Print the lines of the data, starting with the first, up to and including the line where "Someone swapped the RED STRAWBERRY" appears.

- [INPUT FOR THIS TASK]:
▼
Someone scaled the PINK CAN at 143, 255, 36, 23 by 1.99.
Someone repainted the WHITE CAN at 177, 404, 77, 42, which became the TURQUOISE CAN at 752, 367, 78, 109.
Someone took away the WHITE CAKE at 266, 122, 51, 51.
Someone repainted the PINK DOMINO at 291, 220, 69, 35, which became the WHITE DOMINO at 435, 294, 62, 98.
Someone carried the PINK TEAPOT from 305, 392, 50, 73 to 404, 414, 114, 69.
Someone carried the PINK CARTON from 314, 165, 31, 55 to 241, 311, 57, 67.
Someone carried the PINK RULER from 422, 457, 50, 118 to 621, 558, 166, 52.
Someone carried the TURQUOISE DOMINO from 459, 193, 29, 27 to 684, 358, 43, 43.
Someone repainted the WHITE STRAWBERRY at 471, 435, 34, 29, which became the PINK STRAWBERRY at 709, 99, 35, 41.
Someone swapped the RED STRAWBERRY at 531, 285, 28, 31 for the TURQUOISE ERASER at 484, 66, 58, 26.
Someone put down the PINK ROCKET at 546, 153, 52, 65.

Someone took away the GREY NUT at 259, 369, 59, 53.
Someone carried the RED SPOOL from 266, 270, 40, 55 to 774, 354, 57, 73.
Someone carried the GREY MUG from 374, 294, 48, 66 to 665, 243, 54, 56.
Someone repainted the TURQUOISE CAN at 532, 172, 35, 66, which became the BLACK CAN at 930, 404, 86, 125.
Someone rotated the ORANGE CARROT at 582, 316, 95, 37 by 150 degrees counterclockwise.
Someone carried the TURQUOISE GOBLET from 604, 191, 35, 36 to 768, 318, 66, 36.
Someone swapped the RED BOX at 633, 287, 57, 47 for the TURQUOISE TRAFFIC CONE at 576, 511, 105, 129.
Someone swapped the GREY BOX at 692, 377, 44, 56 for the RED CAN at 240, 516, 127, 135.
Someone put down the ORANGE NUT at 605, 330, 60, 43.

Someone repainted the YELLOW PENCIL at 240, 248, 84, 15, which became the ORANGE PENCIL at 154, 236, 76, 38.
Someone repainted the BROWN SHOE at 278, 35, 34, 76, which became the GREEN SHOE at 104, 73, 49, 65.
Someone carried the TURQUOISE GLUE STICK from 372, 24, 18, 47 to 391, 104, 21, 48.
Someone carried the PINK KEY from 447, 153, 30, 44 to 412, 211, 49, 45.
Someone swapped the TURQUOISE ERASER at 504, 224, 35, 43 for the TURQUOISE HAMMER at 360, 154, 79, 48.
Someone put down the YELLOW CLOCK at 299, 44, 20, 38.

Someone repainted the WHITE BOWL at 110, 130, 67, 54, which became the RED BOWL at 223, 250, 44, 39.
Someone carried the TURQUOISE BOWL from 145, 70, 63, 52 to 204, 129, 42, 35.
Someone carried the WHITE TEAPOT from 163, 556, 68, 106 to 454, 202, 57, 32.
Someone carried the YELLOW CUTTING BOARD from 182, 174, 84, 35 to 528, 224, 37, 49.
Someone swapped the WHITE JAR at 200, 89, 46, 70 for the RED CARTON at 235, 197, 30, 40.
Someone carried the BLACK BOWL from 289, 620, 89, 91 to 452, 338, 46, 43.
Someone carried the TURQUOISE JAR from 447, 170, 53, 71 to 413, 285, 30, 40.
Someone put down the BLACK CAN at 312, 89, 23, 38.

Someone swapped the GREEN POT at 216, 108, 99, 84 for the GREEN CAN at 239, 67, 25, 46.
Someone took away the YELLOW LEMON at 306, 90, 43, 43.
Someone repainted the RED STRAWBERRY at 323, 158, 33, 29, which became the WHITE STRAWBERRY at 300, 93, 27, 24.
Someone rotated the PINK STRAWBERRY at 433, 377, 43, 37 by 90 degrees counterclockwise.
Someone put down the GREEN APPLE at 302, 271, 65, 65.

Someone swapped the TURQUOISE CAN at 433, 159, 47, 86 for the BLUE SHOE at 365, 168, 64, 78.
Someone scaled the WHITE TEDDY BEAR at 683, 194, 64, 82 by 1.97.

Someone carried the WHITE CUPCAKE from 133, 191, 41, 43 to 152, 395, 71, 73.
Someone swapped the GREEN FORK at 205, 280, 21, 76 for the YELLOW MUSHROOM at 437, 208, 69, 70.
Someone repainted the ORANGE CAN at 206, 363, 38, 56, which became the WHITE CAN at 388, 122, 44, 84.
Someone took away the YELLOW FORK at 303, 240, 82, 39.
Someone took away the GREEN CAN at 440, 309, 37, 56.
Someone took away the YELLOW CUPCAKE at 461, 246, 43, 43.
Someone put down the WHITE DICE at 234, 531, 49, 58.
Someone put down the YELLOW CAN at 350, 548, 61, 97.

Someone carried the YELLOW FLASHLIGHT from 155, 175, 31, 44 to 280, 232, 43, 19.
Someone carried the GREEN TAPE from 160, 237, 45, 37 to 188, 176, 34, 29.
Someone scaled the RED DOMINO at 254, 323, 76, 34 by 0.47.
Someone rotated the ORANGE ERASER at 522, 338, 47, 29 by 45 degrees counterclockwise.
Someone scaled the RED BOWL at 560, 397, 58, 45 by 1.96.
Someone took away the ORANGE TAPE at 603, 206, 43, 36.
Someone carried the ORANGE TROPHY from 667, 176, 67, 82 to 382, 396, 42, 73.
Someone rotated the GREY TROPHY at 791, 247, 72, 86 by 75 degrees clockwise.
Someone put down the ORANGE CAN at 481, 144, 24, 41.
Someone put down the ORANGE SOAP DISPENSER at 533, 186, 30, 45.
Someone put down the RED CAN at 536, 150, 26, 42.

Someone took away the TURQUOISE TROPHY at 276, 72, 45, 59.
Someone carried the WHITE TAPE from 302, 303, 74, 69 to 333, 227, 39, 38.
▲
- [ANSWER BOX]:
Someone scaled the PINK CAN at 143, 255, 36, 23 by 1.99.
Someone repainted the WHITE CAN at 177, 404, 77, 42, which became the TURQUOISE CAN at 752, 367, 78, 109.
Someone took away the WHITE CAKE at 266, 122, 51, 51.
Someone repainted the PINK DOMINO at 291, 220, 69, 35, which became the WHITE DOMINO at 435, 294, 62, 98.
Someone carried the PINK TEAPOT from 305, 392, 50, 73 to 404, 414, 114, 69.
Someone carried the PINK CARTON from 314, 165, 31, 55 to 241, 311, 57, 67.
Someone carried the PINK RULER from 422, 457, 50, 118 to 621, 558, 166, 52.
Someone carried the TURQUOISE DOMINO from 459, 193, 29, 27 to 684, 358, 43, 43.
Someone repainted the WHITE STRAWBERRY at 471, 435, 34, 29, which became the PINK STRAWBERRY at 709, 99, 35, 41.
Someone swapped the RED STRAWBERRY at 531, 285, 28, 31 for the TURQUOISE ERASER at 484, 66, 58, 26.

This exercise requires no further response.